Material supplied
..............................

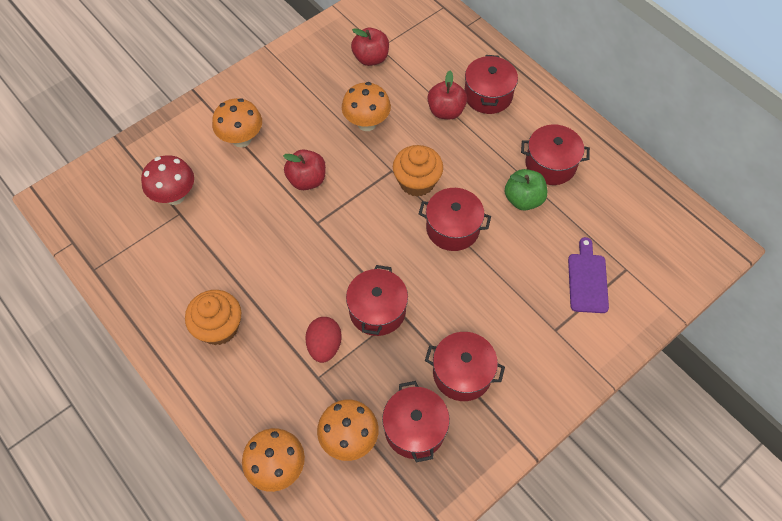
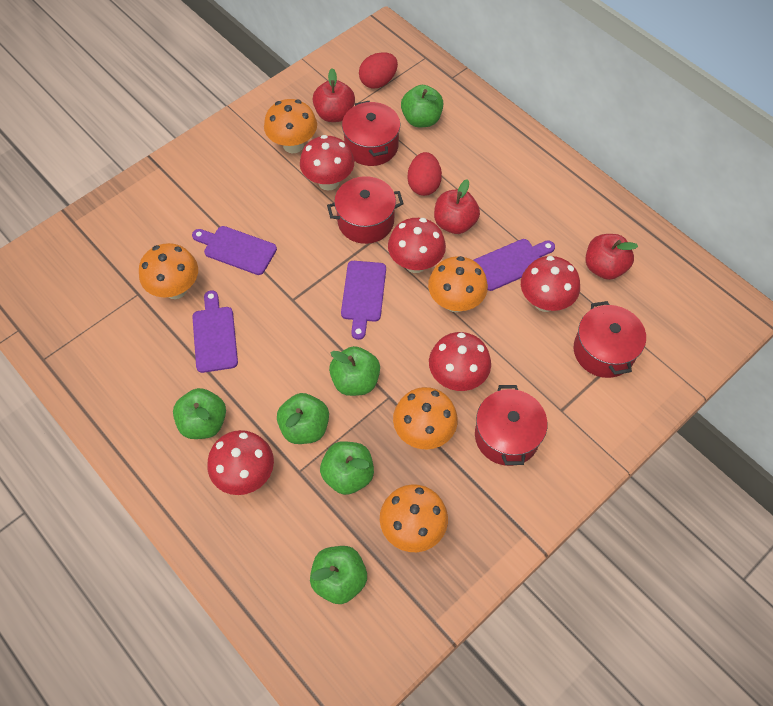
green apple: 1 -> 6
orange cupcake: 2 -> 0
orange mushroom: 4 -> 5
purple cutting board: 1 -> 4
red egg: 1 -> 2
red mushroom: 1 -> 5
red pot: 6 -> 4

..............................

Problem
In the records above, locate each line with the word "orange". Copy all such lines.

Task response
orange cupcake: 2 -> 0
orange mushroom: 4 -> 5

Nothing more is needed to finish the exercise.